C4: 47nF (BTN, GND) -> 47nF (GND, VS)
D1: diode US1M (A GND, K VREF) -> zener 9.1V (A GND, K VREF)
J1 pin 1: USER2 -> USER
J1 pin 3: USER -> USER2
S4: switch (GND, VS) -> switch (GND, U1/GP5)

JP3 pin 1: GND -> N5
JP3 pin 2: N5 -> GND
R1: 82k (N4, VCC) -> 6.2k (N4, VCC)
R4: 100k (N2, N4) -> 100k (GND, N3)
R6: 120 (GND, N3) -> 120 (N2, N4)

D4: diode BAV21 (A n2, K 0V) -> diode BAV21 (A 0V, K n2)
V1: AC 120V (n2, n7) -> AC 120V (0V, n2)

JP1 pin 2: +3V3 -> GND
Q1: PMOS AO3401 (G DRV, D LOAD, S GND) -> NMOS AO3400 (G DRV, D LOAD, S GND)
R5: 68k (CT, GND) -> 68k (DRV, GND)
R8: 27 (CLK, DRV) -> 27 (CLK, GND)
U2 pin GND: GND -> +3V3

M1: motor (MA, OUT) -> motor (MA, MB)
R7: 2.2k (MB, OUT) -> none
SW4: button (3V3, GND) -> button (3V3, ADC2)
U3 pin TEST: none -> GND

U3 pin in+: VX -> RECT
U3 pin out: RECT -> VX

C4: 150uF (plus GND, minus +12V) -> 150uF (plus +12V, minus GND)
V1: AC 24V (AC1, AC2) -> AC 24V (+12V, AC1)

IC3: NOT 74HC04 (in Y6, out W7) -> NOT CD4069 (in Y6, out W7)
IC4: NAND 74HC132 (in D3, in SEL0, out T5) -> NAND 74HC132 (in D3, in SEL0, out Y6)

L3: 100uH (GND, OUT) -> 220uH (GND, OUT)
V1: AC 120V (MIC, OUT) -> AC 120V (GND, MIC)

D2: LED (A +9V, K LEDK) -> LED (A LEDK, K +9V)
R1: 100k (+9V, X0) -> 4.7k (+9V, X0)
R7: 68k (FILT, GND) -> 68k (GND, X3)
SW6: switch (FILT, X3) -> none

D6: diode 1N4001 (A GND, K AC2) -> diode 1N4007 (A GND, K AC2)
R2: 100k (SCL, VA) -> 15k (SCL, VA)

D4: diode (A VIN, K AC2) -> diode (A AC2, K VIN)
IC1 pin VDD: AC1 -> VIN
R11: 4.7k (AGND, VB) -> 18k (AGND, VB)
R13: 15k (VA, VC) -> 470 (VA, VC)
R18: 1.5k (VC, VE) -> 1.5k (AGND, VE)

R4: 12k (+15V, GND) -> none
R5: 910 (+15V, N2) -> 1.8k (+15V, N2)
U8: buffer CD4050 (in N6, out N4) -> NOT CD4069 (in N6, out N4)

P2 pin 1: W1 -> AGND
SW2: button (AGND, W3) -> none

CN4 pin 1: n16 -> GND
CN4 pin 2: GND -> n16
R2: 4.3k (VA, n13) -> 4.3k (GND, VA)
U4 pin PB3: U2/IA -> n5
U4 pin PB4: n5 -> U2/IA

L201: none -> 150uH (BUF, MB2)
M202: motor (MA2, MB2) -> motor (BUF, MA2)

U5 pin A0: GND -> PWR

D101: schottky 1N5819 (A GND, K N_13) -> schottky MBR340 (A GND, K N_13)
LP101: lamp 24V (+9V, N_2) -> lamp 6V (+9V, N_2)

----

(Goal of the exercise):
Search the records above for "motor". Copy each line where it is found.

(Answer to this problem):
M1: motor (MA, OUT) -> motor (MA, MB)
M202: motor (MA2, MB2) -> motor (BUF, MA2)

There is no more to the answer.